### Material for the task
**********

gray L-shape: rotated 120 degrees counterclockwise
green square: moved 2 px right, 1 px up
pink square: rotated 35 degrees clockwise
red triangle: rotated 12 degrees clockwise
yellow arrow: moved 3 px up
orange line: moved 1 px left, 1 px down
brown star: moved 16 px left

**********

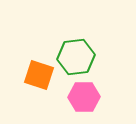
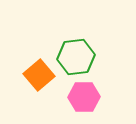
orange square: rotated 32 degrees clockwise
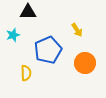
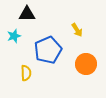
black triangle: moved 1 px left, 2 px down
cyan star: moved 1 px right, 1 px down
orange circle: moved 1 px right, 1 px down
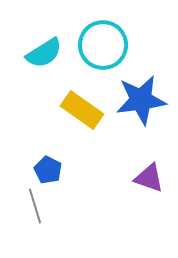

**********

### Aim of the exercise
From the material above, set down exactly the lines starting at the one with "gray L-shape: rotated" and ending at the one with "brown star: moved 16 px left", end lines included.

### Written reply
gray L-shape: rotated 120 degrees counterclockwise
green square: moved 2 px right, 1 px up
pink square: rotated 35 degrees clockwise
red triangle: rotated 12 degrees clockwise
yellow arrow: moved 3 px up
orange line: moved 1 px left, 1 px down
brown star: moved 16 px left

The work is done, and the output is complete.